• **Problem statement**
Nothing in the entries may be altered; copy them in full.

[Version comparison data]
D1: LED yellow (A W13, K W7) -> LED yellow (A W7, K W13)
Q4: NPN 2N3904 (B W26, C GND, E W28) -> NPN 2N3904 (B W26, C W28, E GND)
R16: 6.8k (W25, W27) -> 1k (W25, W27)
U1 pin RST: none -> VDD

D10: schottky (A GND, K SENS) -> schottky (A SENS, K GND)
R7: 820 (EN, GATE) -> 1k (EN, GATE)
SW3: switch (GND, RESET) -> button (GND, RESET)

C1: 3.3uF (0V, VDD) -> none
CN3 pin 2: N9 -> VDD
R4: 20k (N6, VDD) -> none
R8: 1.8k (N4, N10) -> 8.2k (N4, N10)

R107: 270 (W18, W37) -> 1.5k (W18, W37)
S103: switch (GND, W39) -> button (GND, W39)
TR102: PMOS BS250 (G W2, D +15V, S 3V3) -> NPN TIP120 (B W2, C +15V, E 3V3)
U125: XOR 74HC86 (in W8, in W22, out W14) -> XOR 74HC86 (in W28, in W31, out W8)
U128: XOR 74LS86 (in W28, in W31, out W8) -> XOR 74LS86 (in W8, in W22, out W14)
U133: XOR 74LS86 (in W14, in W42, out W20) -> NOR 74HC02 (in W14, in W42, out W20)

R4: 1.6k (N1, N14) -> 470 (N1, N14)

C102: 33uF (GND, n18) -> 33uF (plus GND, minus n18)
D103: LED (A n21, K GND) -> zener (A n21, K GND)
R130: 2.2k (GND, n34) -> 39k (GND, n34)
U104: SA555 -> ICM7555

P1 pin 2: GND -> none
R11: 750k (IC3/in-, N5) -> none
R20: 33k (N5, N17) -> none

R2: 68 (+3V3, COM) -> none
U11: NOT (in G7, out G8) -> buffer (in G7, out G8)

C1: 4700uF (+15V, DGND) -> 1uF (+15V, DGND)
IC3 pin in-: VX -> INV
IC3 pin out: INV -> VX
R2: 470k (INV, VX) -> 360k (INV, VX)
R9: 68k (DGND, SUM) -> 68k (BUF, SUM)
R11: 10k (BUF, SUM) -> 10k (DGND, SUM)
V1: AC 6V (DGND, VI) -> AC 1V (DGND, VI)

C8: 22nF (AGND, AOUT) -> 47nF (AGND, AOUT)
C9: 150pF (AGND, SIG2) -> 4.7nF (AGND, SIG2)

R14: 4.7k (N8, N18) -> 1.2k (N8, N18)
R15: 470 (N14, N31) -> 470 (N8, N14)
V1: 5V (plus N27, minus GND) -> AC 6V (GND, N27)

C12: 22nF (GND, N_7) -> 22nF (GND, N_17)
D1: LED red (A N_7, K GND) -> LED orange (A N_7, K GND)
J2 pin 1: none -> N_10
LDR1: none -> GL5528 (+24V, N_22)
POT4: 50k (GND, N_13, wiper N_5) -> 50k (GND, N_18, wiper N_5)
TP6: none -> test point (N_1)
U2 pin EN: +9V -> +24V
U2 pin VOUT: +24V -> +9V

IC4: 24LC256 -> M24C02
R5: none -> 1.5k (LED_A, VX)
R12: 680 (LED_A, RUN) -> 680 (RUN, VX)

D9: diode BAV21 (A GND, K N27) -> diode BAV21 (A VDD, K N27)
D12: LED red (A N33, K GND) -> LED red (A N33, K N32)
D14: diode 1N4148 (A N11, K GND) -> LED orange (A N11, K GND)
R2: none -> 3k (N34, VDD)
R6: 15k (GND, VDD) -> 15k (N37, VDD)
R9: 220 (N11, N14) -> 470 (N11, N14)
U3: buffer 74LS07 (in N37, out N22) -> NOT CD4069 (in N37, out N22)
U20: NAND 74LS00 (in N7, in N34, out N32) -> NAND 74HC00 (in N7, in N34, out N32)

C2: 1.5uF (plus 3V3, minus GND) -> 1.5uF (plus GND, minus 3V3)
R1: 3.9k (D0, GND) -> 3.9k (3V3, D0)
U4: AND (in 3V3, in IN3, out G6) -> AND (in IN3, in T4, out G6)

• **Solution below**
D1: LED yellow (A W13, K W7) -> LED yellow (A W7, K W13)
Q4: NPN 2N3904 (B W26, C GND, E W28) -> NPN 2N3904 (B W26, C W28, E GND)
R16: 6.8k (W25, W27) -> 1k (W25, W27)
U1 pin RST: none -> VDD

D10: schottky (A GND, K SENS) -> schottky (A SENS, K GND)
R7: 820 (EN, GATE) -> 1k (EN, GATE)
SW3: switch (GND, RESET) -> button (GND, RESET)

C1: 3.3uF (0V, VDD) -> none
CN3 pin 2: N9 -> VDD
R4: 20k (N6, VDD) -> none
R8: 1.8k (N4, N10) -> 8.2k (N4, N10)

R107: 270 (W18, W37) -> 1.5k (W18, W37)
S103: switch (GND, W39) -> button (GND, W39)
TR102: PMOS BS250 (G W2, D +15V, S 3V3) -> NPN TIP120 (B W2, C +15V, E 3V3)
U125: XOR 74HC86 (in W8, in W22, out W14) -> XOR 74HC86 (in W28, in W31, out W8)
U128: XOR 74LS86 (in W28, in W31, out W8) -> XOR 74LS86 (in W8, in W22, out W14)
U133: XOR 74LS86 (in W14, in W42, out W20) -> NOR 74HC02 (in W14, in W42, out W20)

R4: 1.6k (N1, N14) -> 470 (N1, N14)

C102: 33uF (GND, n18) -> 33uF (plus GND, minus n18)
D103: LED (A n21, K GND) -> zener (A n21, K GND)
R130: 2.2k (GND, n34) -> 39k (GND, n34)
U104: SA555 -> ICM7555

P1 pin 2: GND -> none
R11: 750k (IC3/in-, N5) -> none
R20: 33k (N5, N17) -> none

R2: 68 (+3V3, COM) -> none
U11: NOT (in G7, out G8) -> buffer (in G7, out G8)

C1: 4700uF (+15V, DGND) -> 1uF (+15V, DGND)
IC3 pin in-: VX -> INV
IC3 pin out: INV -> VX
R2: 470k (INV, VX) -> 360k (INV, VX)
R9: 68k (DGND, SUM) -> 68k (BUF, SUM)
R11: 10k (BUF, SUM) -> 10k (DGND, SUM)
V1: AC 6V (DGND, VI) -> AC 1V (DGND, VI)

C8: 22nF (AGND, AOUT) -> 47nF (AGND, AOUT)
C9: 150pF (AGND, SIG2) -> 4.7nF (AGND, SIG2)

R14: 4.7k (N8, N18) -> 1.2k (N8, N18)
R15: 470 (N14, N31) -> 470 (N8, N14)
V1: 5V (plus N27, minus GND) -> AC 6V (GND, N27)

C12: 22nF (GND, N_7) -> 22nF (GND, N_17)
D1: LED red (A N_7, K GND) -> LED orange (A N_7, K GND)
J2 pin 1: none -> N_10
LDR1: none -> GL5528 (+24V, N_22)
POT4: 50k (GND, N_13, wiper N_5) -> 50k (GND, N_18, wiper N_5)
TP6: none -> test point (N_1)
U2 pin EN: +9V -> +24V
U2 pin VOUT: +24V -> +9V

IC4: 24LC256 -> M24C02
R5: none -> 1.5k (LED_A, VX)
R12: 680 (LED_A, RUN) -> 680 (RUN, VX)

D9: diode BAV21 (A GND, K N27) -> diode BAV21 (A VDD, K N27)
D12: LED red (A N33, K GND) -> LED red (A N33, K N32)
D14: diode 1N4148 (A N11, K GND) -> LED orange (A N11, K GND)
R2: none -> 3k (N34, VDD)
R6: 15k (GND, VDD) -> 15k (N37, VDD)
R9: 220 (N11, N14) -> 470 (N11, N14)
U3: buffer 74LS07 (in N37, out N22) -> NOT CD4069 (in N37, out N22)
U20: NAND 74LS00 (in N7, in N34, out N32) -> NAND 74HC00 (in N7, in N34, out N32)

C2: 1.5uF (plus 3V3, minus GND) -> 1.5uF (plus GND, minus 3V3)
R1: 3.9k (D0, GND) -> 3.9k (3V3, D0)
U4: AND (in 3V3, in IN3, out G6) -> AND (in IN3, in T4, out G6)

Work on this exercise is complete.